▼

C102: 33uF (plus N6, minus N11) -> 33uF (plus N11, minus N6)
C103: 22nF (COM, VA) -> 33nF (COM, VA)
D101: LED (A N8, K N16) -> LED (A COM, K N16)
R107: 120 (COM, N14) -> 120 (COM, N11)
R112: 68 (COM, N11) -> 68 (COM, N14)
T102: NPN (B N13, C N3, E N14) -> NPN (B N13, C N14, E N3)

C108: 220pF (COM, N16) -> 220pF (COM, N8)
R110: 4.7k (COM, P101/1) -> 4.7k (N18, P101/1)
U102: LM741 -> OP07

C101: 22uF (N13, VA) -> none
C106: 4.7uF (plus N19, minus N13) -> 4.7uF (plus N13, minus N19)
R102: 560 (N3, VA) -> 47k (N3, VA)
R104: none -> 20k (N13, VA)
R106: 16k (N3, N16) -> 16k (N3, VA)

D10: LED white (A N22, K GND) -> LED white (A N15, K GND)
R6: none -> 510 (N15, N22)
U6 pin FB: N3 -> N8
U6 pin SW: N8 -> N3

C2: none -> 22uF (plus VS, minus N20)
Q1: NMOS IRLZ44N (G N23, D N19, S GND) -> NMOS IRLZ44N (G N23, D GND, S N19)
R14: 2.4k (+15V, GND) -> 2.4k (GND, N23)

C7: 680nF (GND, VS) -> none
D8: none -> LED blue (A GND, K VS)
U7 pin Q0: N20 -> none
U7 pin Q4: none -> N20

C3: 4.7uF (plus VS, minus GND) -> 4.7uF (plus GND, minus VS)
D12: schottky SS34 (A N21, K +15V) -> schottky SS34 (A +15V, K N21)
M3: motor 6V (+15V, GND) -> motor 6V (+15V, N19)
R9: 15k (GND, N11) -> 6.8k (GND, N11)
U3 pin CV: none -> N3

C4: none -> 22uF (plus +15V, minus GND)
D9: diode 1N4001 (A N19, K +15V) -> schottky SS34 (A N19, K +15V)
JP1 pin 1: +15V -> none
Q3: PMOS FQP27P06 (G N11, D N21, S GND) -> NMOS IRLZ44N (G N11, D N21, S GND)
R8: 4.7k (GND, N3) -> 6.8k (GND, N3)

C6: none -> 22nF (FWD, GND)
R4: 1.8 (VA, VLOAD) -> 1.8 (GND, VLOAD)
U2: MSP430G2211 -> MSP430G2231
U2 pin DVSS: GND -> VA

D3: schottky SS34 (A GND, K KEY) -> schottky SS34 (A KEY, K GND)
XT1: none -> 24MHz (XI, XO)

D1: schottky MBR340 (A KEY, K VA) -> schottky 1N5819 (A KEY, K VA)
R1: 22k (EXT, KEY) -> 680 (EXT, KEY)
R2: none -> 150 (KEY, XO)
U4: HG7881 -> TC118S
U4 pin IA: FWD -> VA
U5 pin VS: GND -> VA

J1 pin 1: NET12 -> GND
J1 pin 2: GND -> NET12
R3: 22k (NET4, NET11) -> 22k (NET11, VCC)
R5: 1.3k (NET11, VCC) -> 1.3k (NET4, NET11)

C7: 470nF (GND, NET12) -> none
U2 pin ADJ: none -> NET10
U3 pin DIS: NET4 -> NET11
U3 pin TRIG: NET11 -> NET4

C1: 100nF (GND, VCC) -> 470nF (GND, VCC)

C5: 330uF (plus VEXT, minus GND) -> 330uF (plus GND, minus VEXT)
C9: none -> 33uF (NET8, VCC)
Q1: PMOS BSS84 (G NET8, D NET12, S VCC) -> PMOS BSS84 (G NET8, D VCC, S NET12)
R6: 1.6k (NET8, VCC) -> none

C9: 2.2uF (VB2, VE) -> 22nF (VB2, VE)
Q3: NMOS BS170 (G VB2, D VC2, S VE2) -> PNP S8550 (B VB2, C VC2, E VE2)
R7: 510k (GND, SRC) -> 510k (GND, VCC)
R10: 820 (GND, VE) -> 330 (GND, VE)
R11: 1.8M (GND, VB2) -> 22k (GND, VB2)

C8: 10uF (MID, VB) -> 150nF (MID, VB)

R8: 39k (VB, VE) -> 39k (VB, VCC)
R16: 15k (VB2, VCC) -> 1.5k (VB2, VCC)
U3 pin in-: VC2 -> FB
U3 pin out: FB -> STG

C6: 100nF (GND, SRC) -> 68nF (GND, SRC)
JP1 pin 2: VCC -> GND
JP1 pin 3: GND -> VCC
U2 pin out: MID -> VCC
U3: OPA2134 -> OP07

▲

THE PROBLEM: A word-for-word copy of the lines above from the one with "D8: none -> LED blue (A GND, K VS)" through the one with "M3: motor 6V", inclusive, is the only output wanted.

RESPONSE AREA:
D8: none -> LED blue (A GND, K VS)
U7 pin Q0: N20 -> none
U7 pin Q4: none -> N20

C3: 4.7uF (plus VS, minus GND) -> 4.7uF (plus GND, minus VS)
D12: schottky SS34 (A N21, K +15V) -> schottky SS34 (A +15V, K N21)
M3: motor 6V (+15V, GND) -> motor 6V (+15V, N19)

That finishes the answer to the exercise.